Dataset records:
+-------+
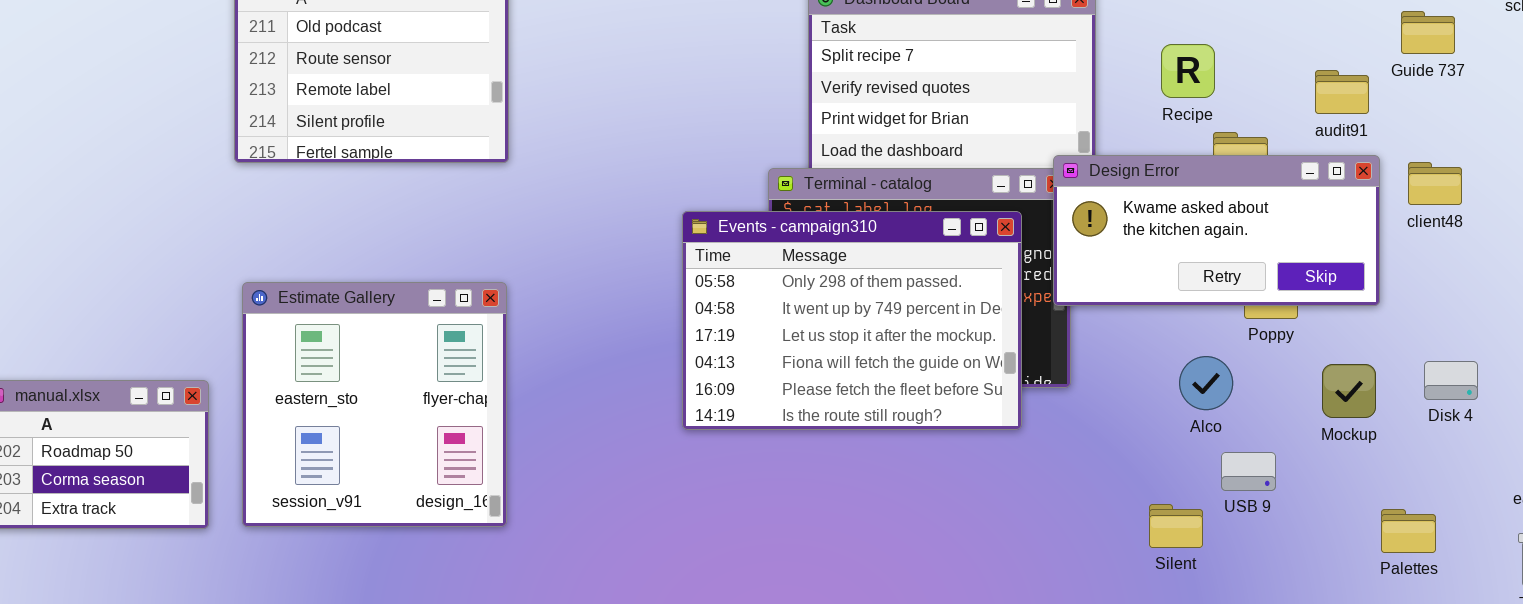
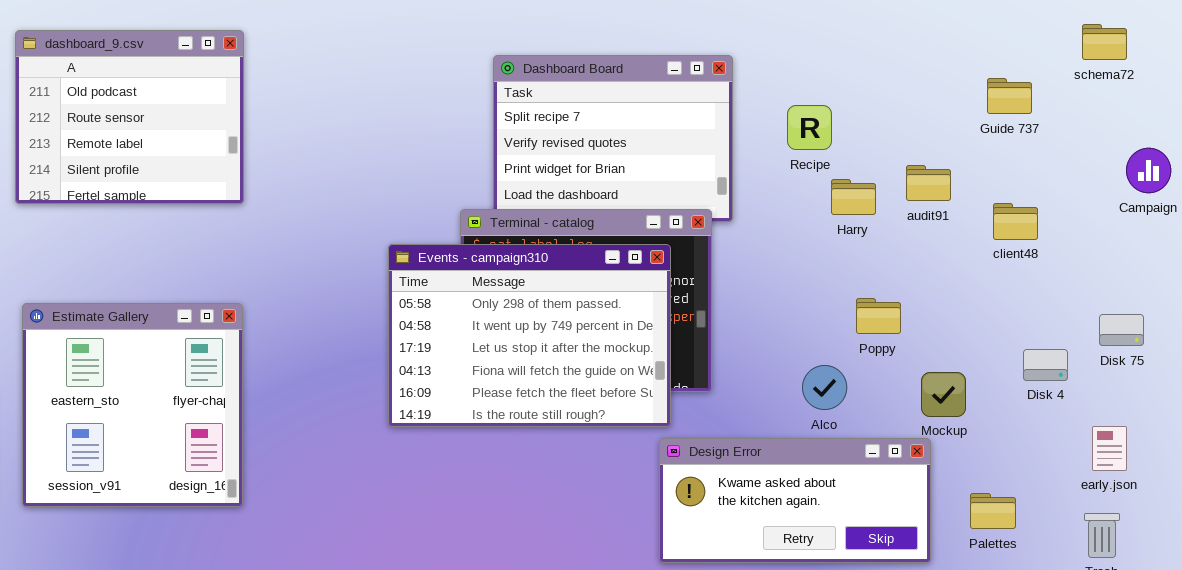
audit91: [1315,70,1369,114] -> [906,165,951,201], moved
Design Error: [1053,155,1380,306] -> [659,438,931,563], moved
Disk 4: [1424,361,1478,400] -> [1023,349,1068,381], moved

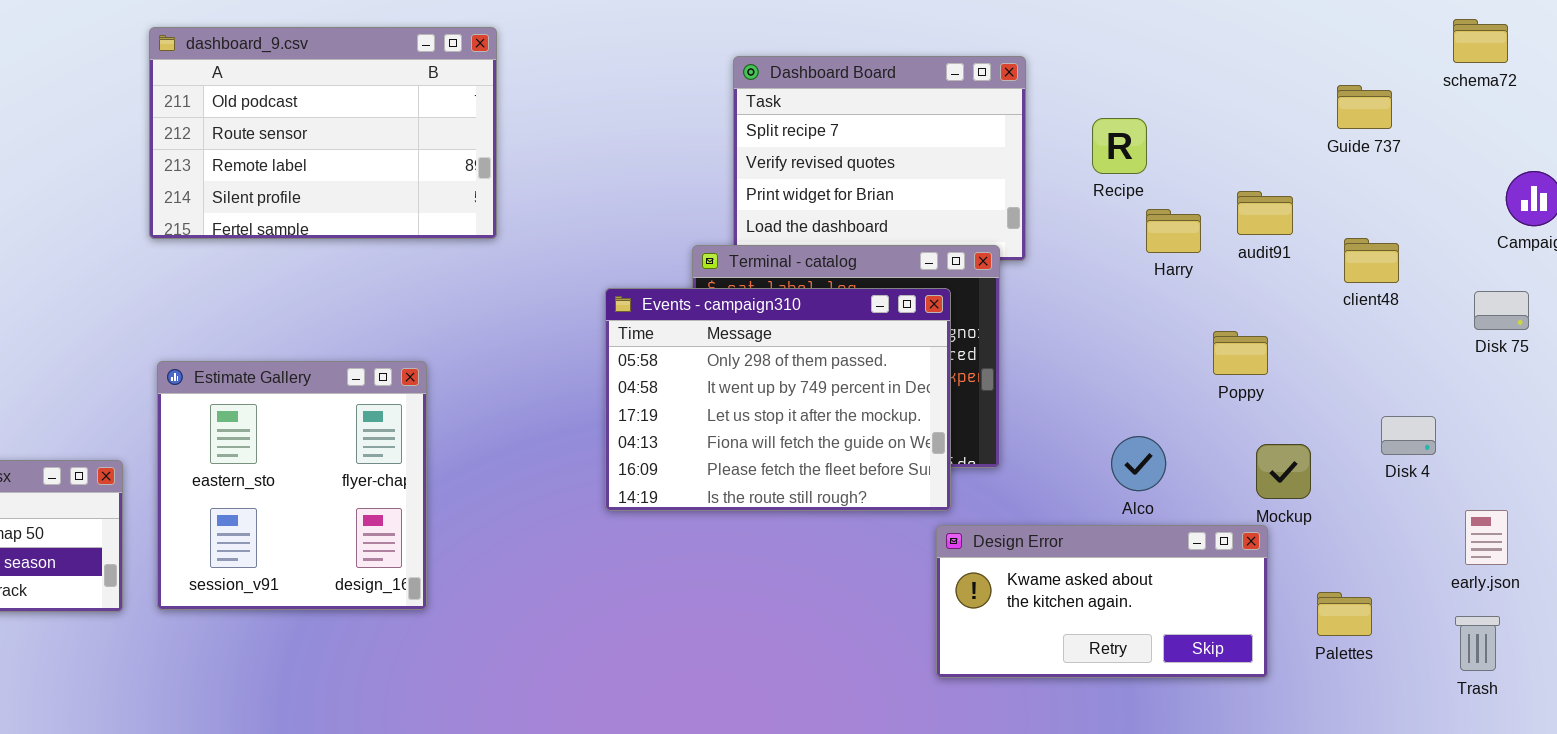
dashboard_9.csv: [15,30,244,204] -> [149,27,497,239], resized
Poppy: [856,298,901,334] -> [1213,331,1268,375], moved
Disk 75: [1099,314,1144,346] -> [1474,291,1529,330], moved

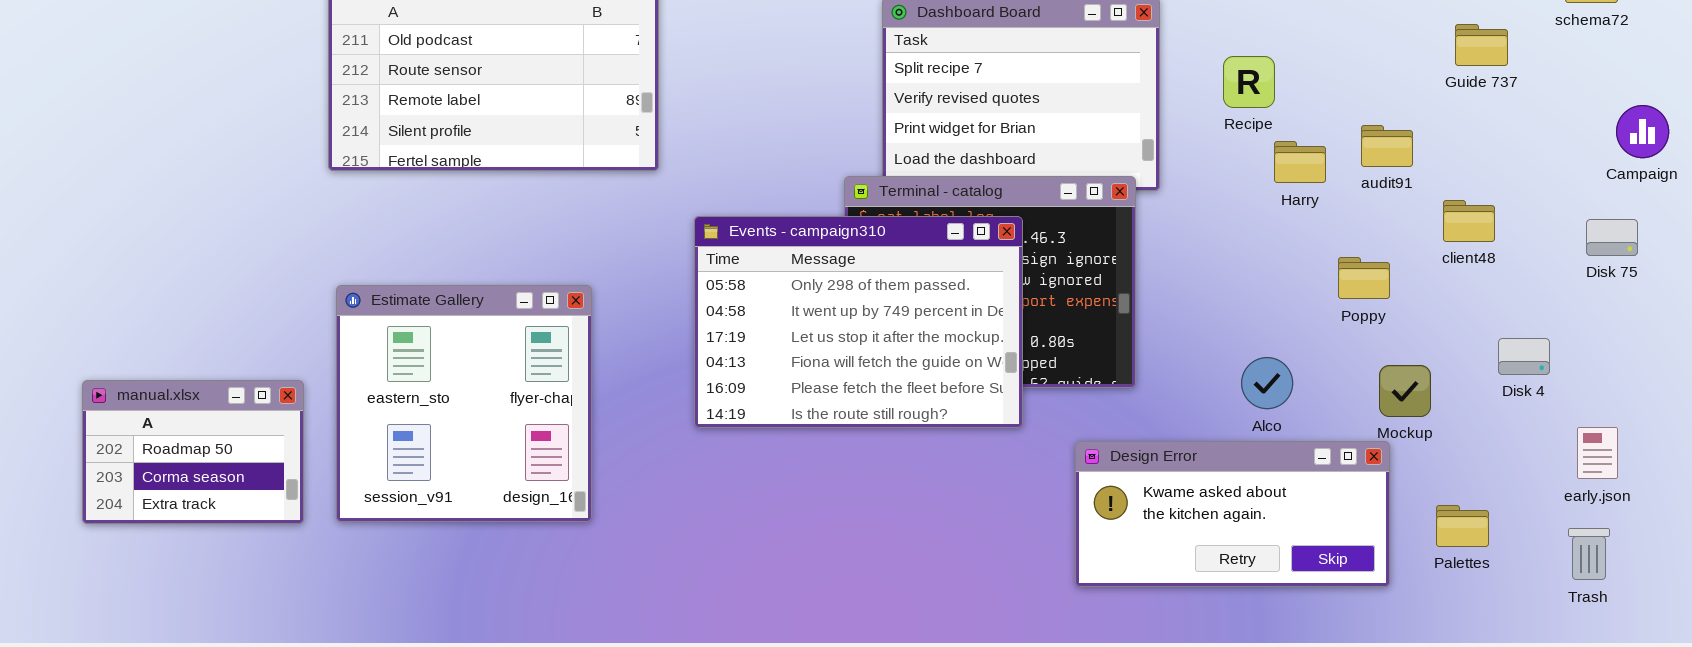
client48: [1344,238,1399,283] -> [1443,200,1495,242], moved
Events - campaign310: [605,288,951,511] -> [694,216,1023,428], moved

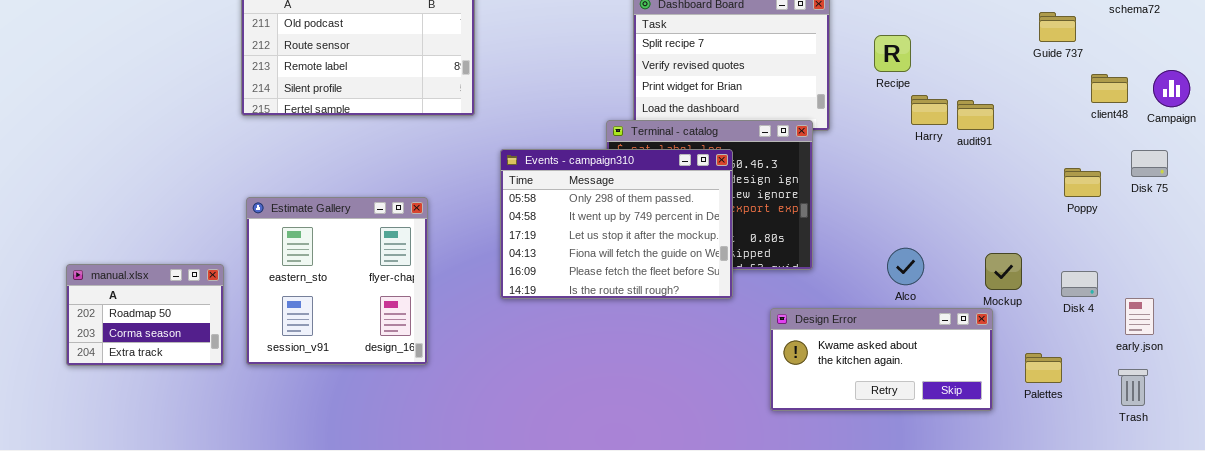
audit91: [1361,125,1413,167] -> [957,100,994,130], moved
client48: [1443,200,1495,242] -> [1091,74,1128,103], moved
Poppy: [1338,257,1390,299] -> [1064,168,1101,197], moved
Disk 4: [1498,338,1550,375] -> [1061,271,1098,297], moved

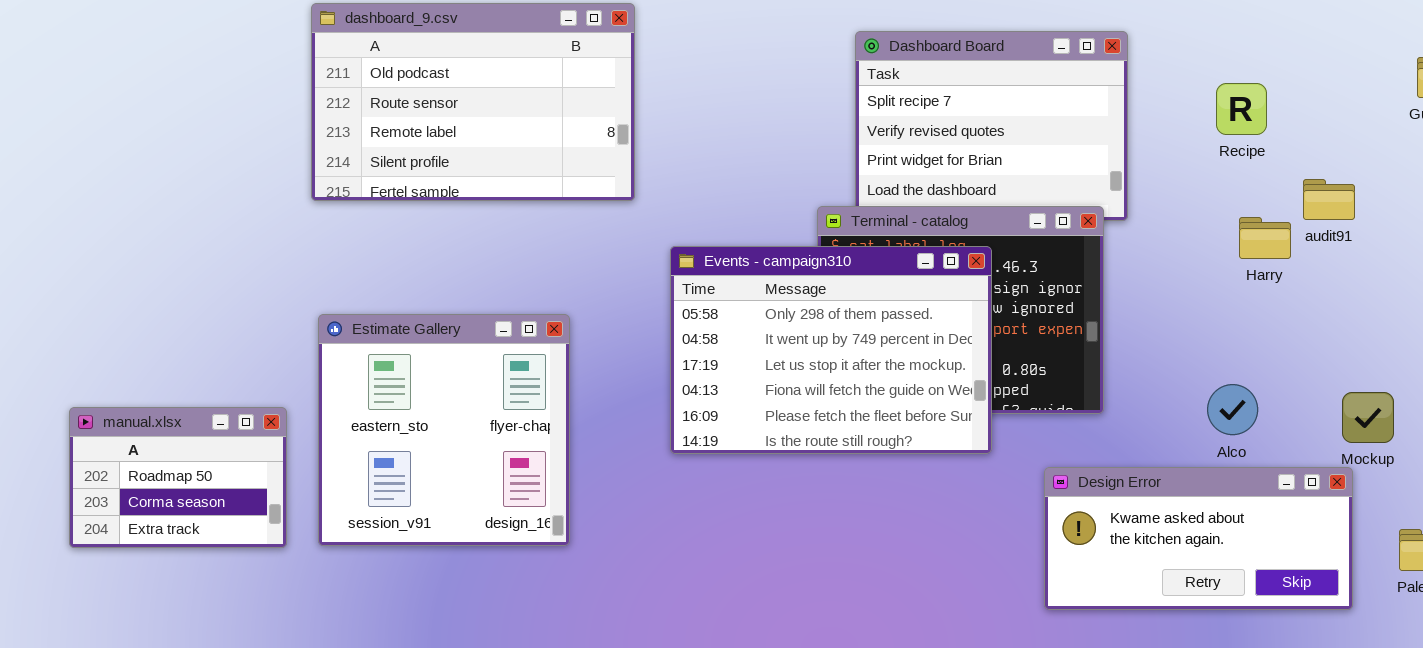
Recipe: [874,35,911,72] -> [1216,83,1267,135], moved
Harry: [911,95,948,125] -> [1239,217,1291,259], moved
+-------+
■ Exercise brief ■
Would you set down only the lines above from the line with "Disk 4: [1424,361,1478,400]" to the line with "Disk 75: [1099,314,1144,346]", both included, exactly as they stand and without the pictures?

■ Solution ■
Disk 4: [1424,361,1478,400] -> [1023,349,1068,381], moved

dashboard_9.csv: [15,30,244,204] -> [149,27,497,239], resized
Poppy: [856,298,901,334] -> [1213,331,1268,375], moved
Disk 75: [1099,314,1144,346] -> [1474,291,1529,330], moved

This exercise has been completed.